■ EXTRACTED RECORDS ■
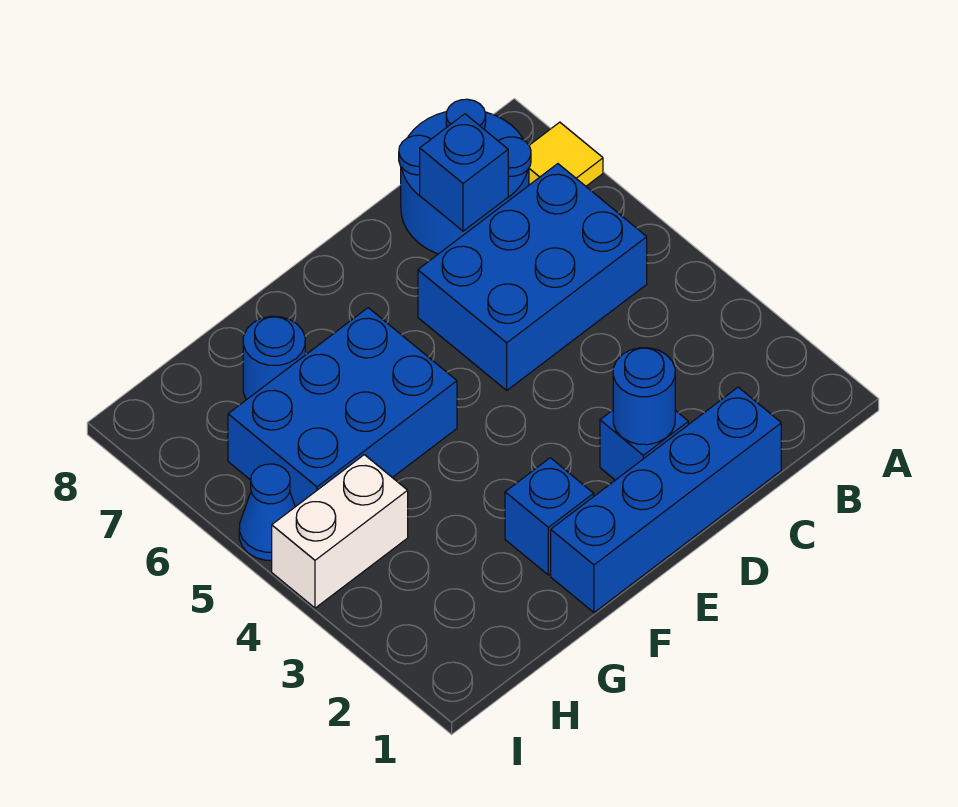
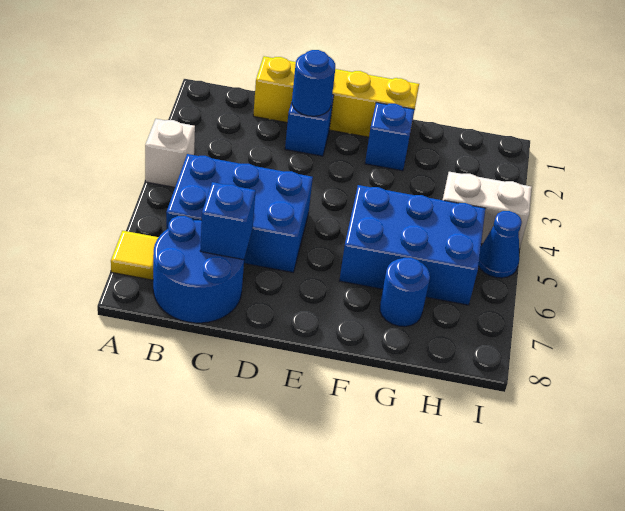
none -> white brick A4 level 1
blue brick C1:F1 level 1 -> yellow brick C1:F1 level 1

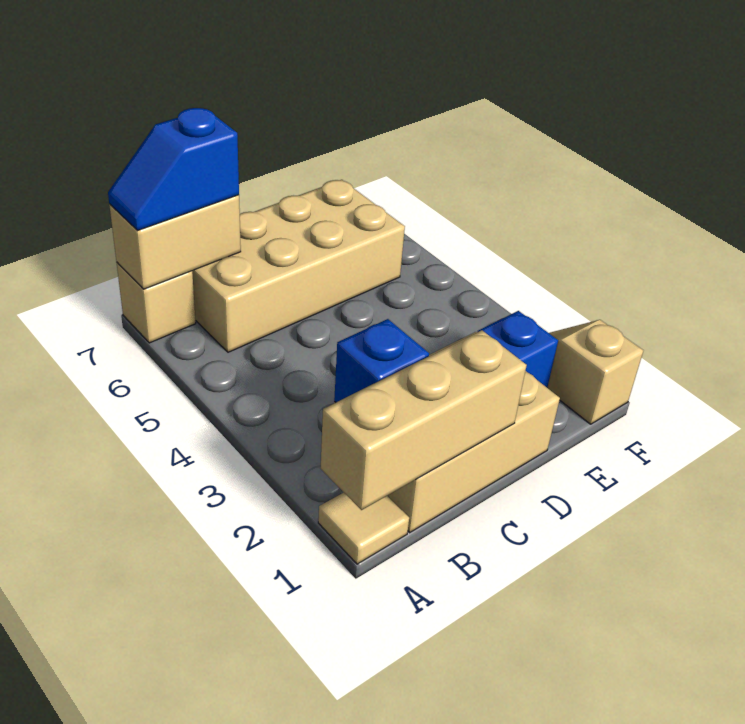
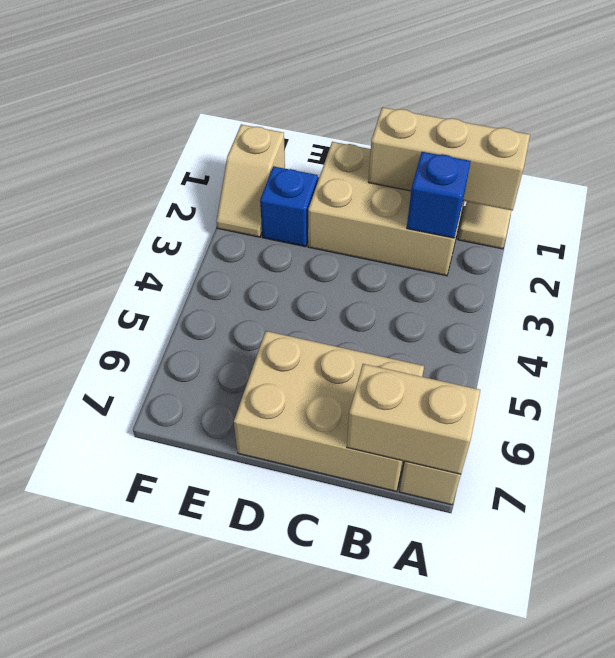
blue slope A7:B7 level 3 top B -> none
tan brick B6:E7 level 1 -> tan brick B6:D7 level 1

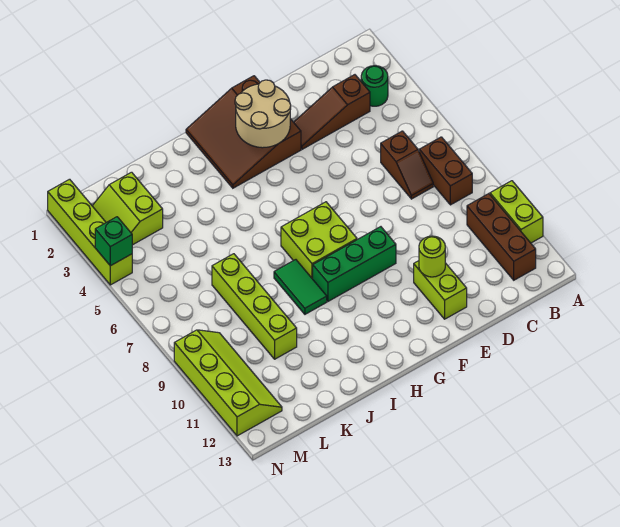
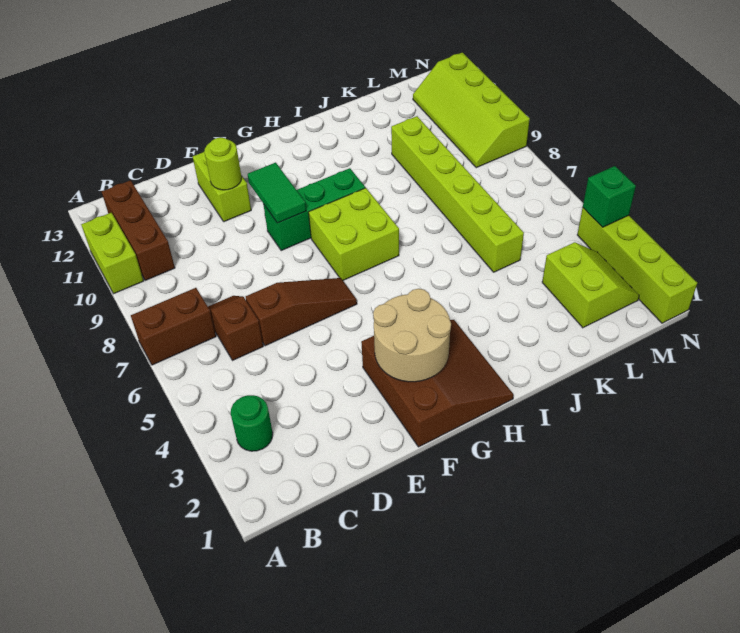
brown brick B7:B8 level 1 -> brown brick A7:B7 level 1
brown slope C3:E3 level 1 top C -> brown slope D6:F6 level 1 top D
green tile I8:I9 level 1 -> green tile F9:F10 level 2
lime brick K7:K10 level 1 -> lime brick K5:K10 level 1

■ WHAT THIS TASK INVOLVES ■
Across the whole listing, show each line where the word "none" occurs.

■ SOLUTION TO THE PROBLEM ■
none -> white brick A4 level 1
blue slope A7:B7 level 3 top B -> none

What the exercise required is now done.